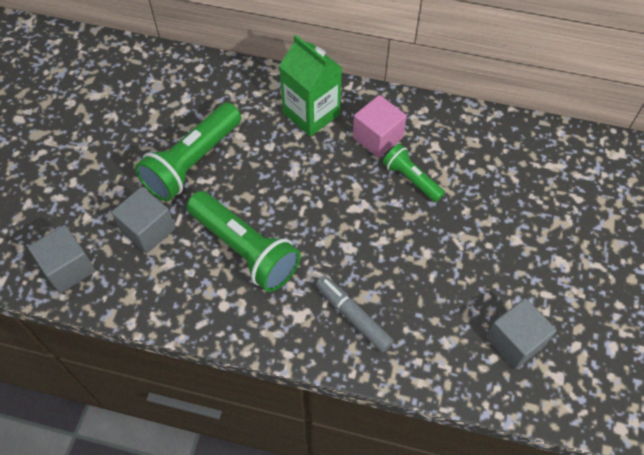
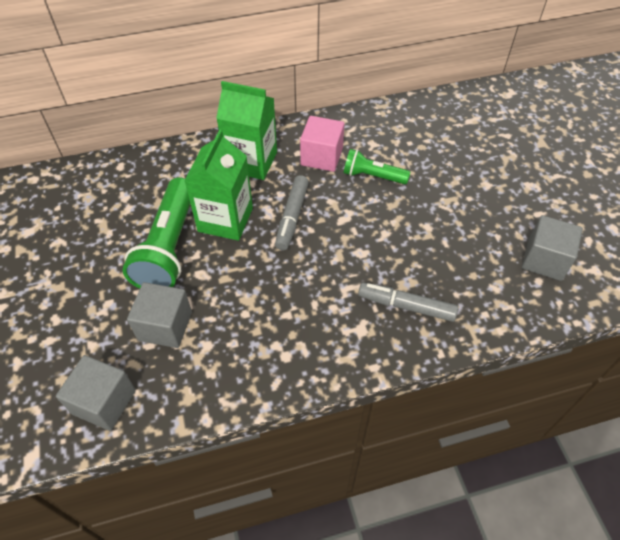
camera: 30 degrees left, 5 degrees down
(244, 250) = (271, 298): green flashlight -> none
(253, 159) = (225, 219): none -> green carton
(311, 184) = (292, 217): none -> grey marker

--

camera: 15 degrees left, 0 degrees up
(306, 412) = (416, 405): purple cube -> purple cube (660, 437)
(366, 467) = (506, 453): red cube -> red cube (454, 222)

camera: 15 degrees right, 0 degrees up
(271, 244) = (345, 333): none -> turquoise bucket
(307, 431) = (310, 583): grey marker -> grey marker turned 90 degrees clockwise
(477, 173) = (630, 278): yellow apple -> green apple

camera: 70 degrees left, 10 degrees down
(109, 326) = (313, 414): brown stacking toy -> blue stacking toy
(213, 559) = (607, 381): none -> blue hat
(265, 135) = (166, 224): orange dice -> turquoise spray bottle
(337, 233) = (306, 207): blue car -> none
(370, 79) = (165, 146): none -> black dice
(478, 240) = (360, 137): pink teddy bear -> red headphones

▶ Task objective
Within the listing above, give again exactly every line from the line with "camera: 30 degrees left, 5 degrees down" through the line with "(311, 184) = (292, 217): none -> grey marker", both included, and no other line.

▶ Output of the exercise
camera: 30 degrees left, 5 degrees down
(244, 250) = (271, 298): green flashlight -> none
(253, 159) = (225, 219): none -> green carton
(311, 184) = (292, 217): none -> grey marker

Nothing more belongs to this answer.